Below are the records; give again exactly the lines from the one containing "none -> black plate I4:J4 level 1" through the one containing "none -> black round brick F9 level 1", leaving out pictures.

────────────────

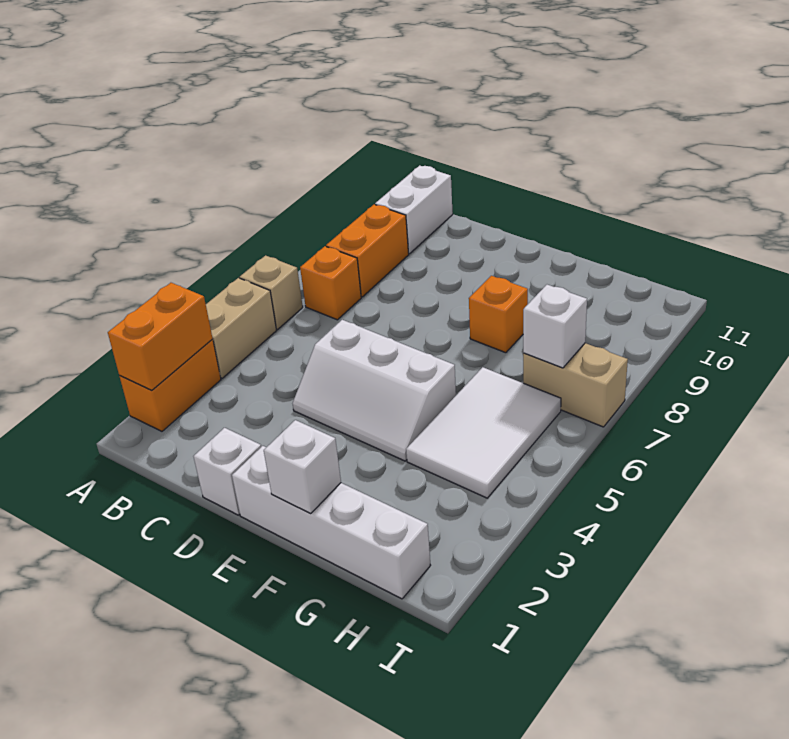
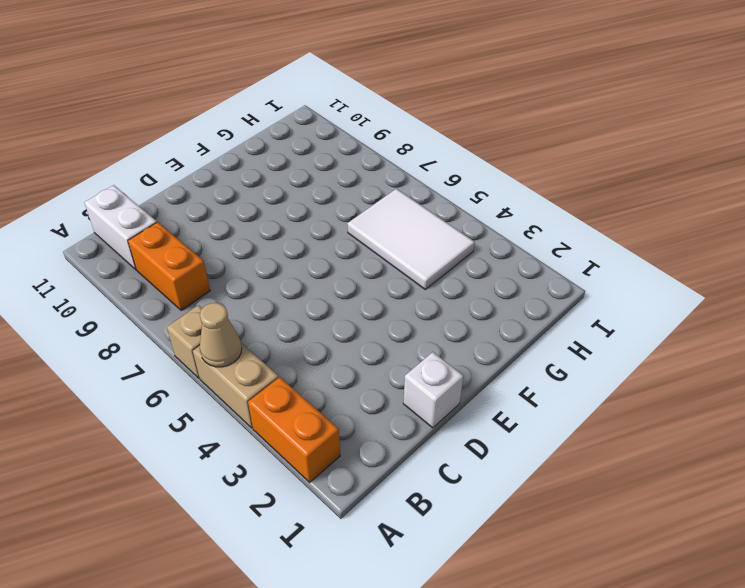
tan cone A5 level 2 -> none
none -> orange brick B7 level 1
none -> white slope D4:F5 level 1 top 5
none -> white brick E1:H1 level 1

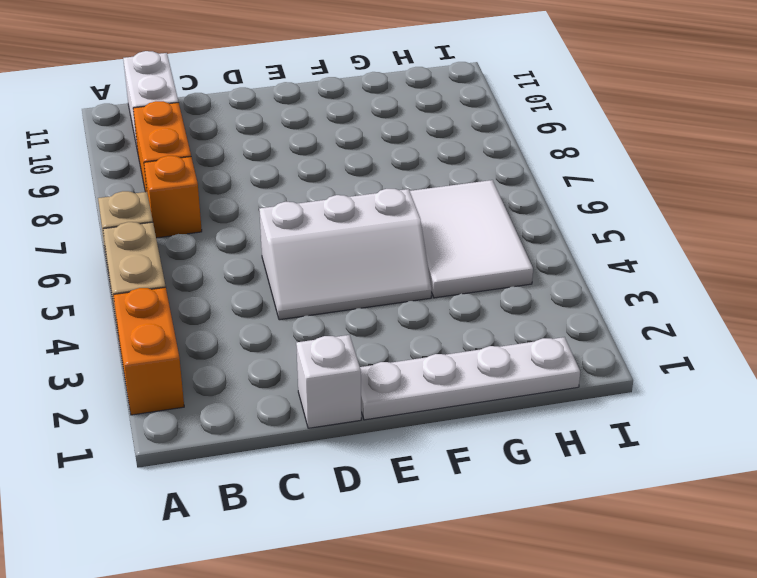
white plate E1:H1 level 1 -> white brick E1:H1 level 1
none -> orange brick F8 level 1
none -> tan brick H7:I7 level 1
none -> orange brick A2:A3 level 2

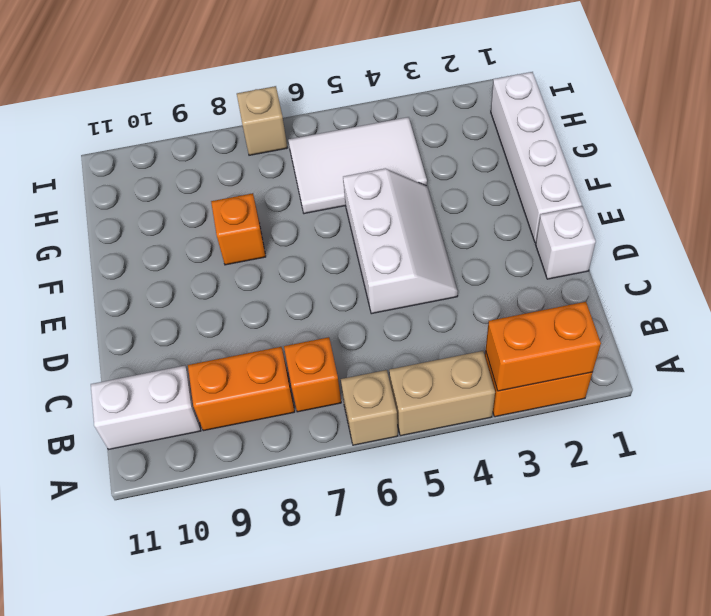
tan brick I7 level 1 -> tan brick H7:I7 level 1
none -> white brick F1 level 2
none -> white brick H7 level 2

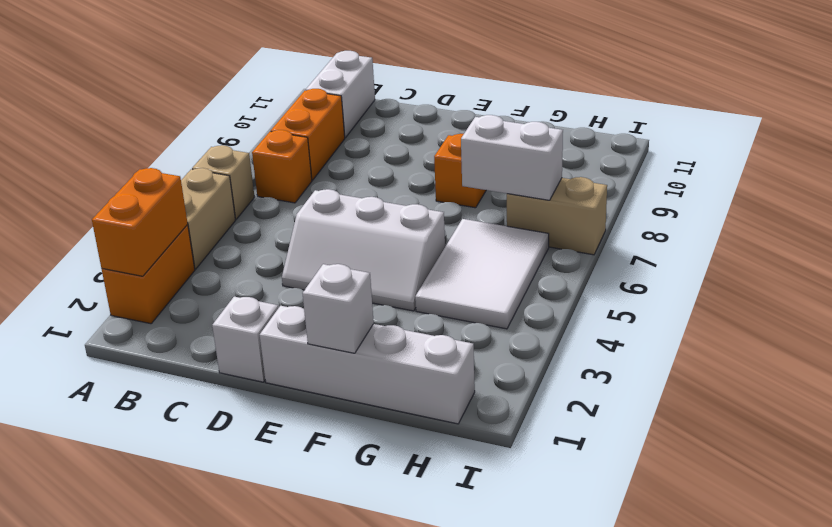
white brick G7:H7 level 2 -> white brick H7 level 2

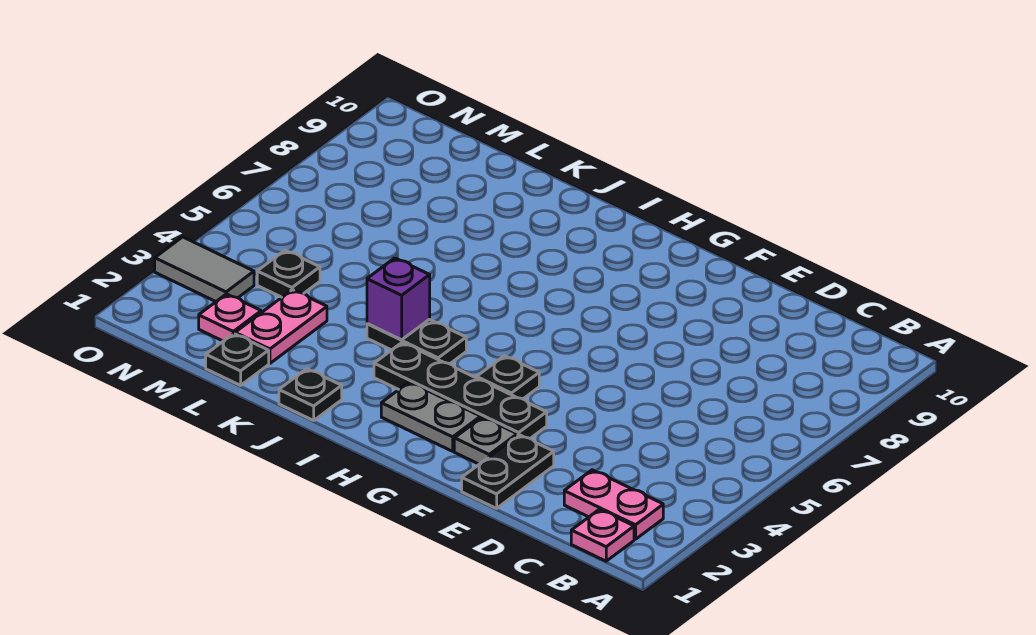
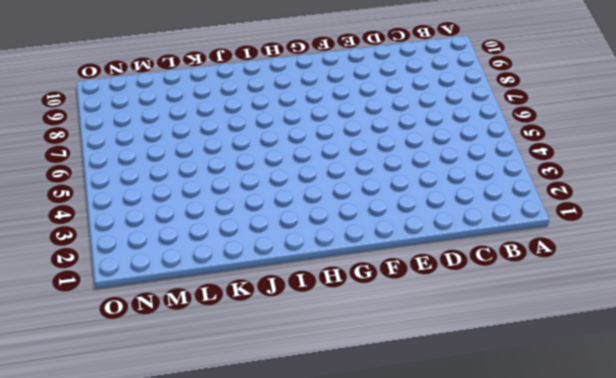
none -> pink plate B1 level 1
none -> pink plate B2:C2 level 1
none -> black plate E1:E2 level 1

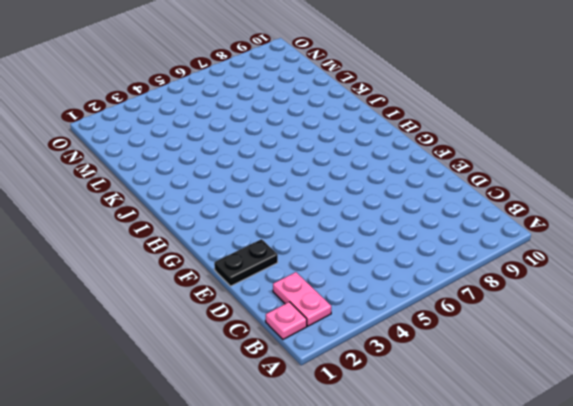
none -> grey plate F2 level 1
none -> black plate F3:I3 level 1
none -> grey plate G2:H2 level 1

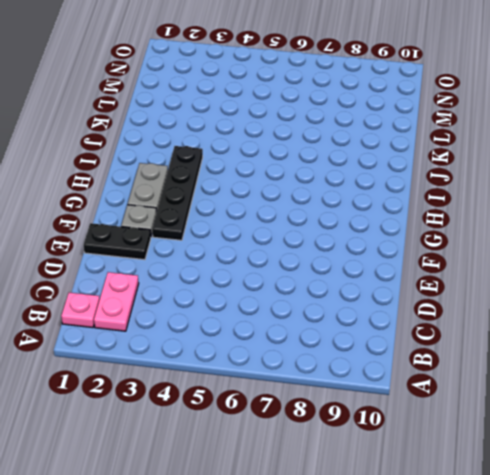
none -> black plate G4 level 1
none -> black plate I4:J4 level 1
none -> black plate J1 level 1

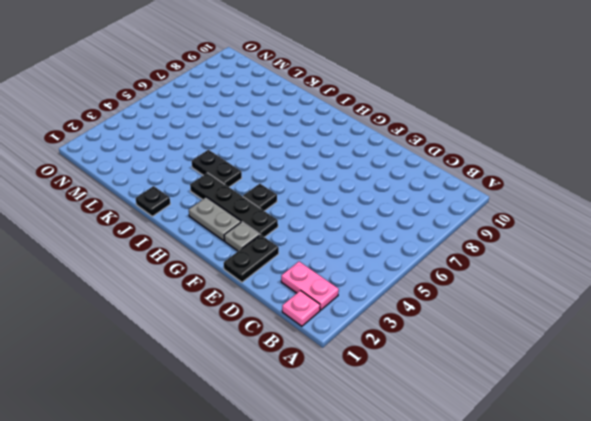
none -> black plate L1 level 1
none -> pink plate L2:L3 level 1
none -> pink plate M2 level 1

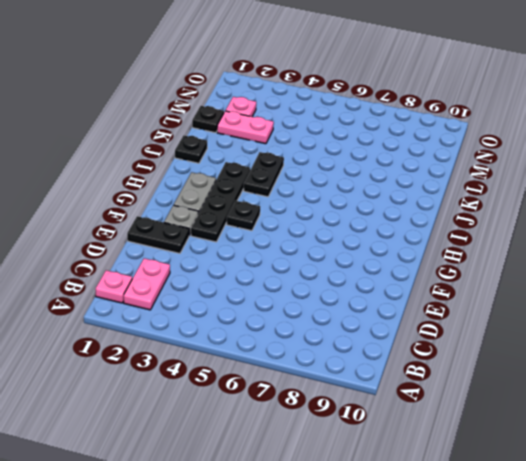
none -> black plate M4 level 1
none -> grey tile N3:O3 level 1
none -> purple brick J4 level 2

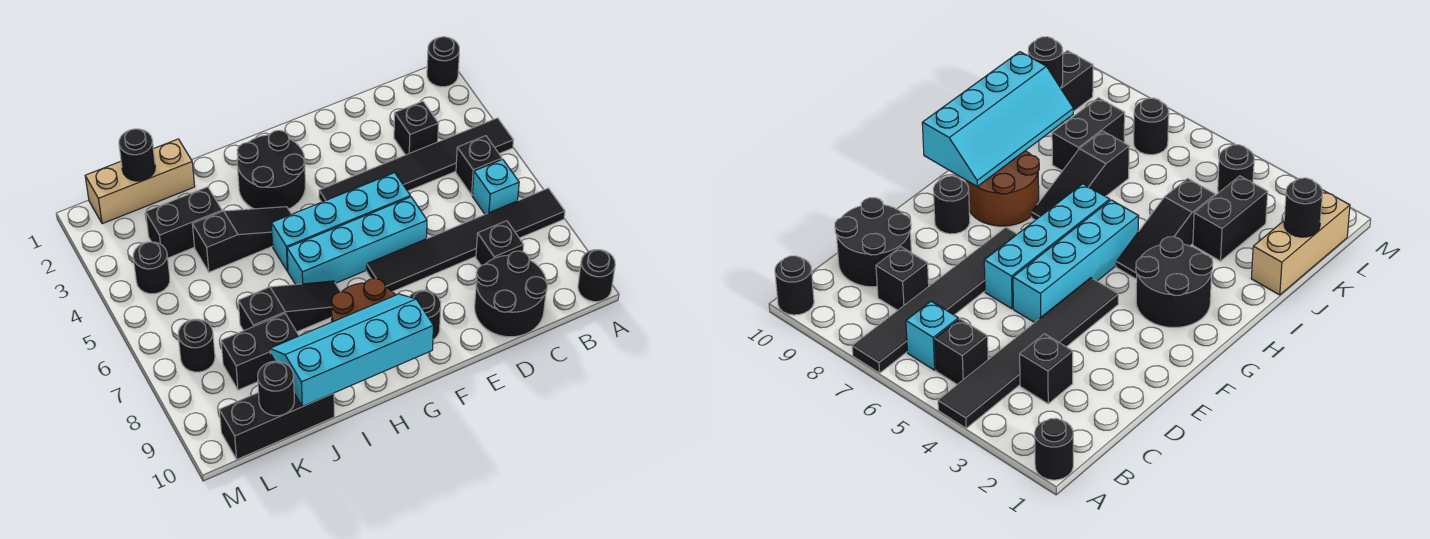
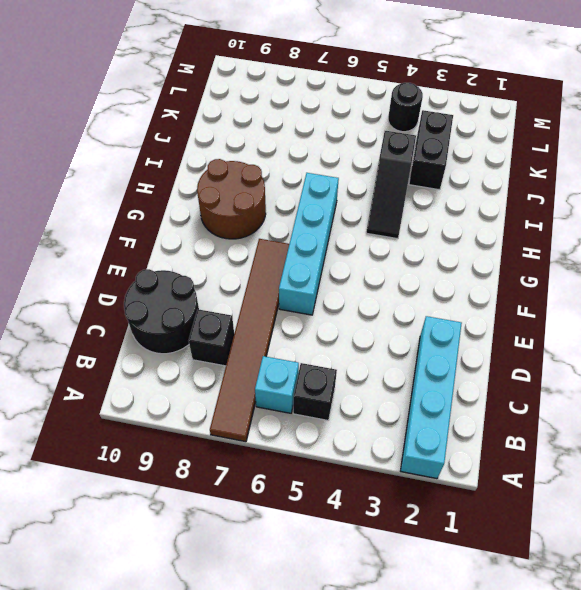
cyan brick A2:D2 level 1 -> cyan brick E5:H5 level 1
brown tile A7:F7 level 1 -> black tile A7:F7 level 1
none -> black round brick A1 level 1
none -> black tile A4:F4 level 1
none -> black round brick A10 level 1

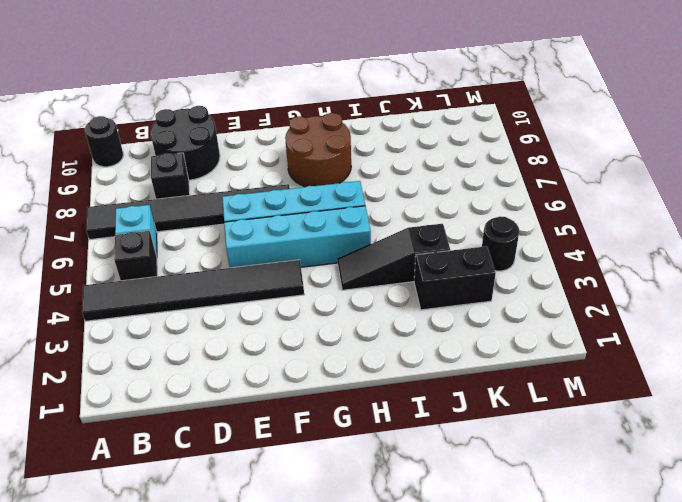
none -> black round brick A1 level 1
none -> black brick C3 level 1
none -> black round brick F9 level 1

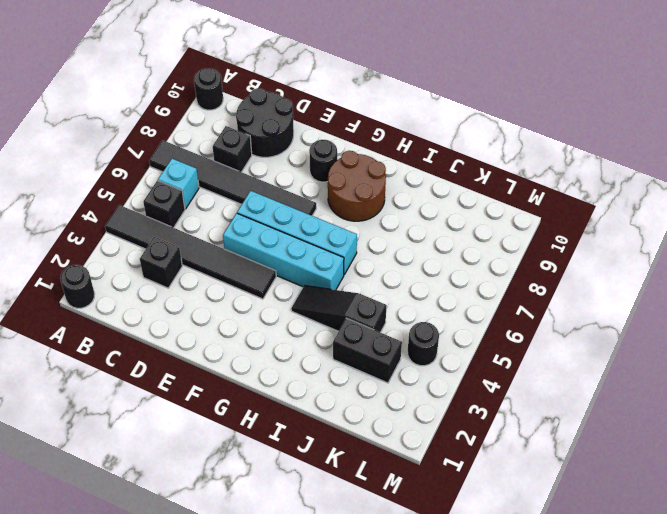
none -> black round brick G2:H3 level 1
none -> black slope H7:J7 level 1 top J
none -> tan brick J1:L1 level 1

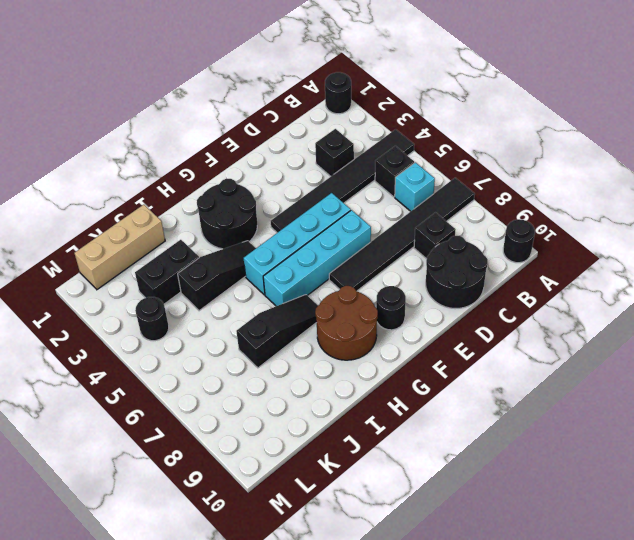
none -> black brick J8:K8 level 1
none -> black brick J10:L10 level 1
none -> black round brick L7 level 1

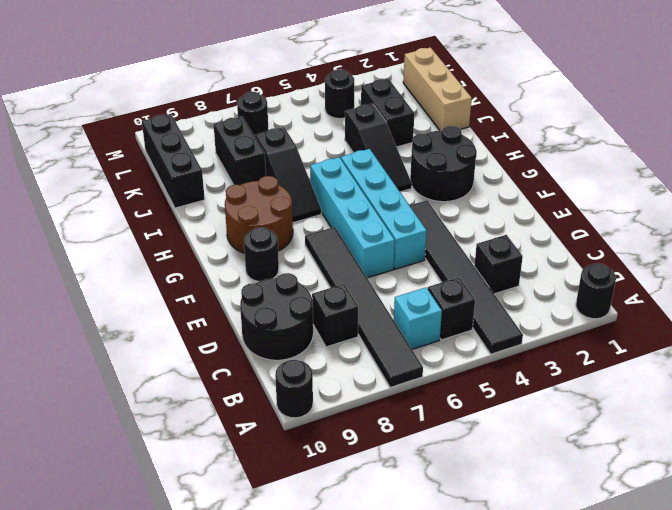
none -> cyan slope G9:J10 level 2 top 10
none -> black round brick K1 level 2
none -> black round brick K10 level 2

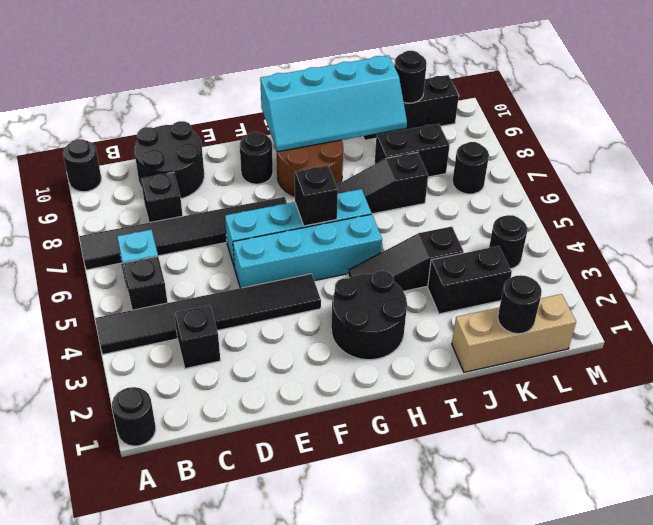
black brick G6 level 2 -> none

────────────────

• [ANSWER TO THIS EXERCISE]
none -> black plate I4:J4 level 1
none -> black plate J1 level 1

none -> black plate L1 level 1
none -> pink plate L2:L3 level 1
none -> pink plate M2 level 1

none -> black plate M4 level 1
none -> grey tile N3:O3 level 1
none -> purple brick J4 level 2

cyan brick A2:D2 level 1 -> cyan brick E5:H5 level 1
brown tile A7:F7 level 1 -> black tile A7:F7 level 1
none -> black round brick A1 level 1
none -> black tile A4:F4 level 1
none -> black round brick A10 level 1

none -> black round brick A1 level 1
none -> black brick C3 level 1
none -> black round brick F9 level 1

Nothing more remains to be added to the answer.